**Instructions for the task**.
Excluding pictures, what does the listing below contain from the line with "C1: 2.2uF (plus" up to and including the line with "C4: 150nF (IC1/OUT, ZOB)", word for word?

**Excerpted records**.

=====

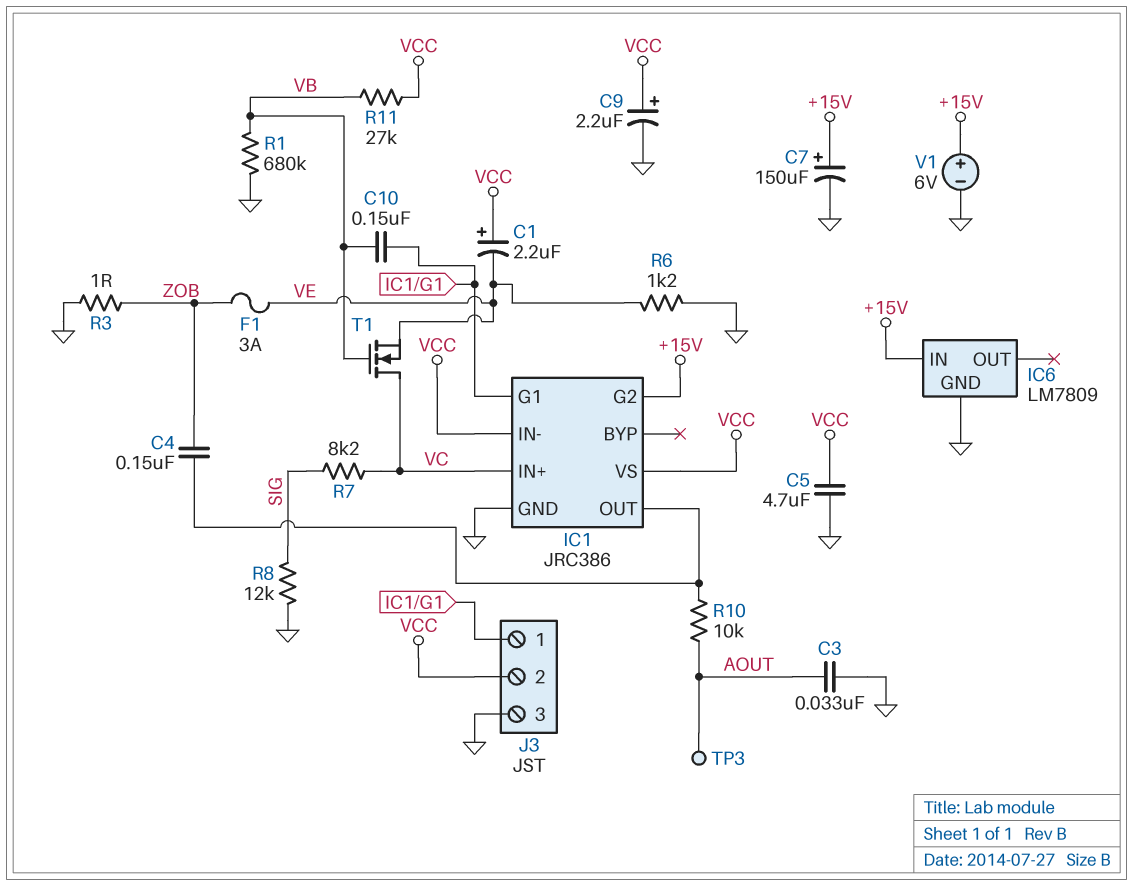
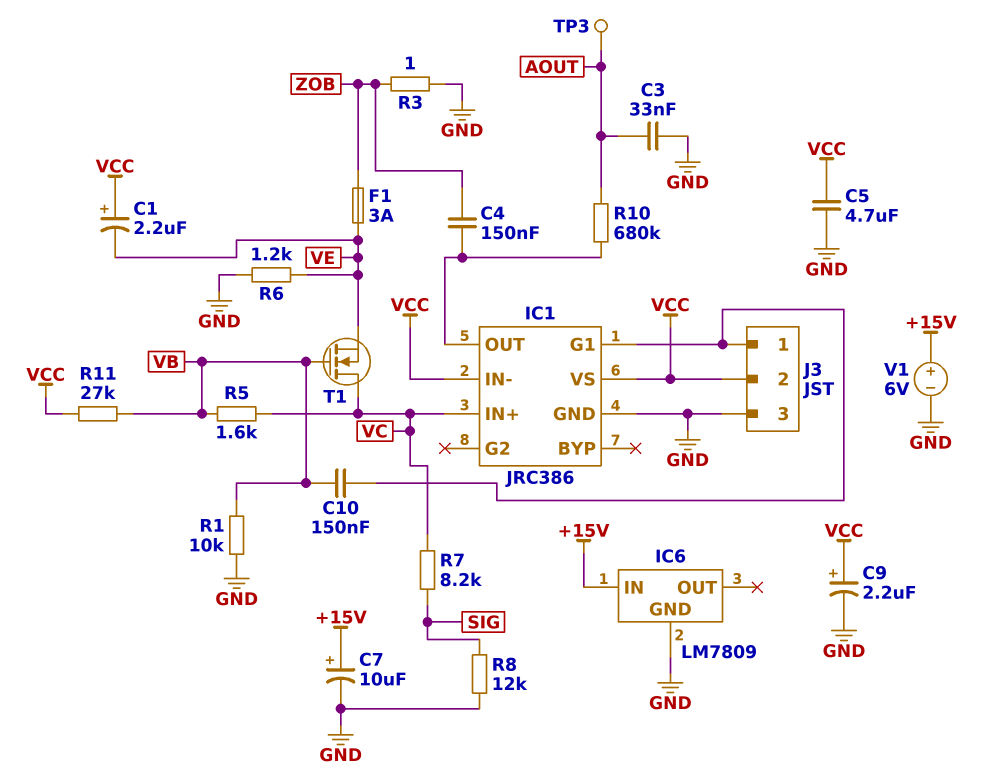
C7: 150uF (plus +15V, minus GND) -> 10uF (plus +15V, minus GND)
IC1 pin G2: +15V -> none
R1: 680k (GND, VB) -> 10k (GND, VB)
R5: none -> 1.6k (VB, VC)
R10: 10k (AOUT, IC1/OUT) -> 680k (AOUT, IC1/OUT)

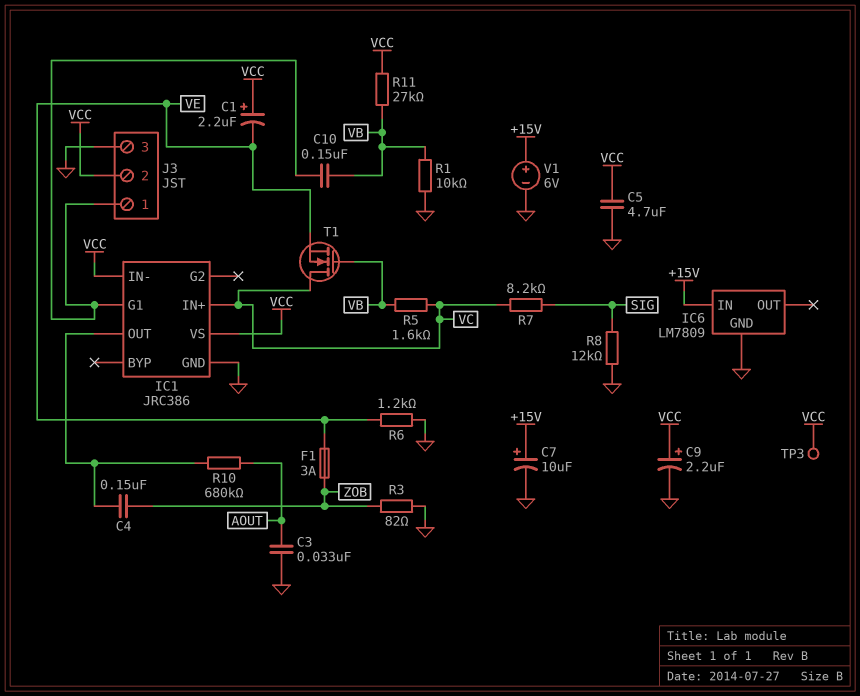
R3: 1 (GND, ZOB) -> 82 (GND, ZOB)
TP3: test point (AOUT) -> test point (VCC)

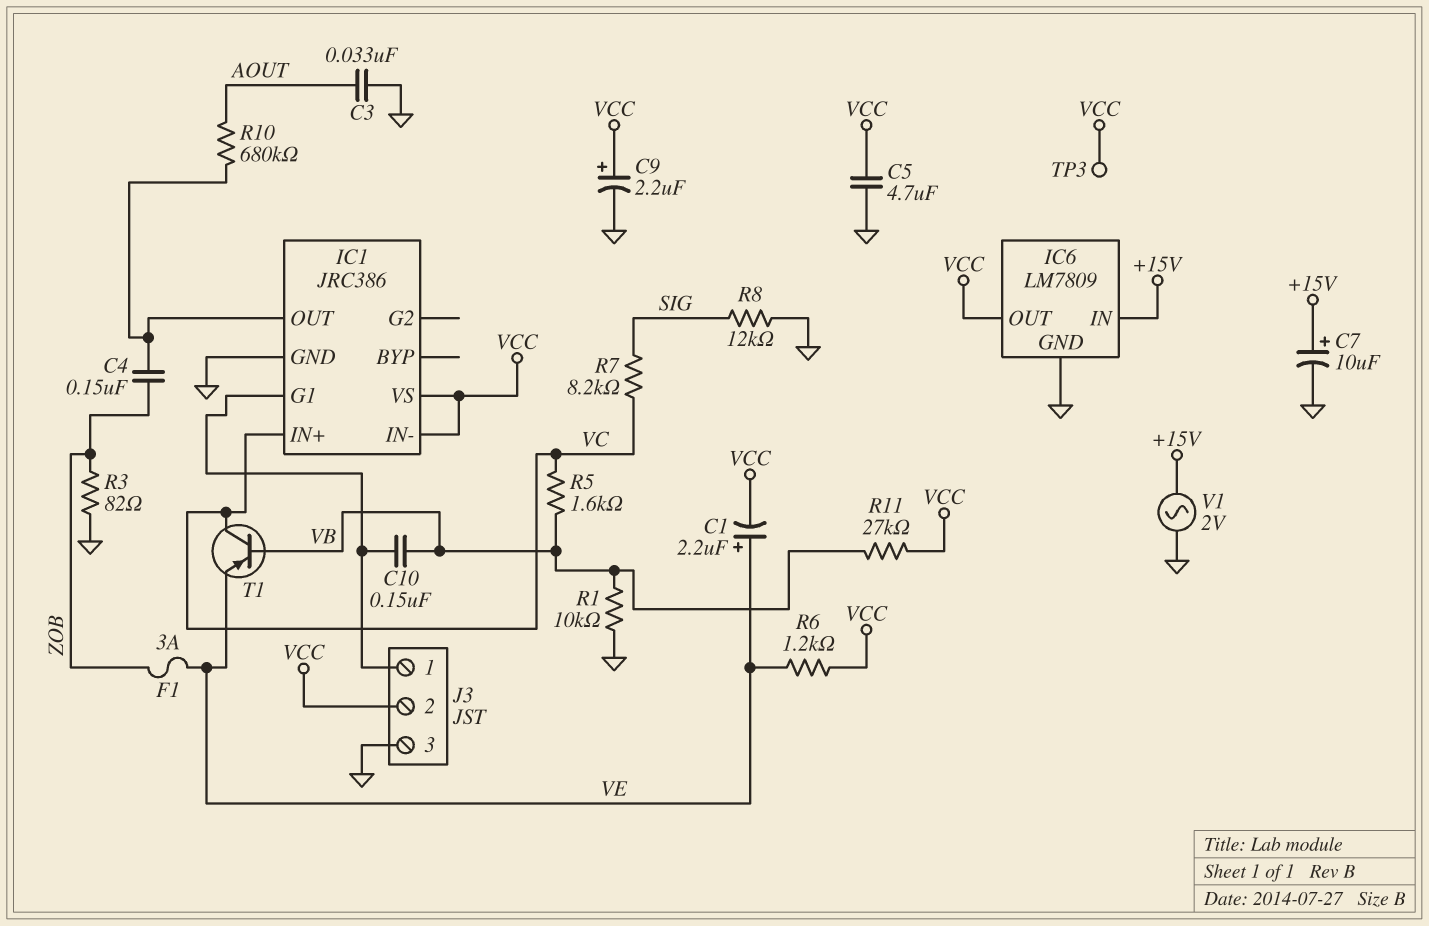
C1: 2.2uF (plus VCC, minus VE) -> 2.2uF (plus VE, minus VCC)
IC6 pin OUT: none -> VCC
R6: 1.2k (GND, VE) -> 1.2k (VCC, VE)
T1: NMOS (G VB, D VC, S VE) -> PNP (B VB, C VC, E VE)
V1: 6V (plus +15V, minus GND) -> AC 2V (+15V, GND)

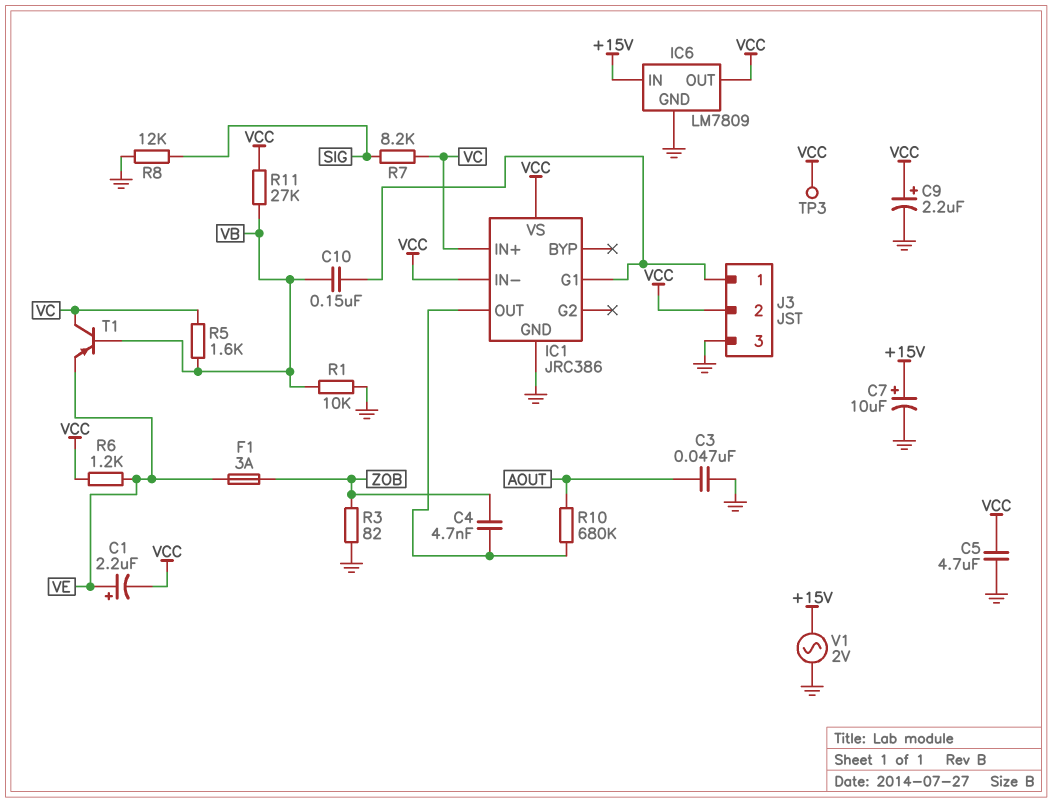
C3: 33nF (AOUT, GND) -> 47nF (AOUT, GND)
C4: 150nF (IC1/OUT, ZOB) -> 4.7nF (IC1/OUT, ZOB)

=====

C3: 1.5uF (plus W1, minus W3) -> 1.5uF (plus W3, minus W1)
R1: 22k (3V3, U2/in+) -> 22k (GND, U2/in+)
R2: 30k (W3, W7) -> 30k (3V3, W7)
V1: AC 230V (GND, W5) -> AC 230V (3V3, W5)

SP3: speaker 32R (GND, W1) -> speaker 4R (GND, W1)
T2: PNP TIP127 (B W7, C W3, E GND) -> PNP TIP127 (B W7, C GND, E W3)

=====

**Answer section**.
C1: 2.2uF (plus VCC, minus VE) -> 2.2uF (plus VE, minus VCC)
IC6 pin OUT: none -> VCC
R6: 1.2k (GND, VE) -> 1.2k (VCC, VE)
T1: NMOS (G VB, D VC, S VE) -> PNP (B VB, C VC, E VE)
V1: 6V (plus +15V, minus GND) -> AC 2V (+15V, GND)

C3: 33nF (AOUT, GND) -> 47nF (AOUT, GND)
C4: 150nF (IC1/OUT, ZOB) -> 4.7nF (IC1/OUT, ZOB)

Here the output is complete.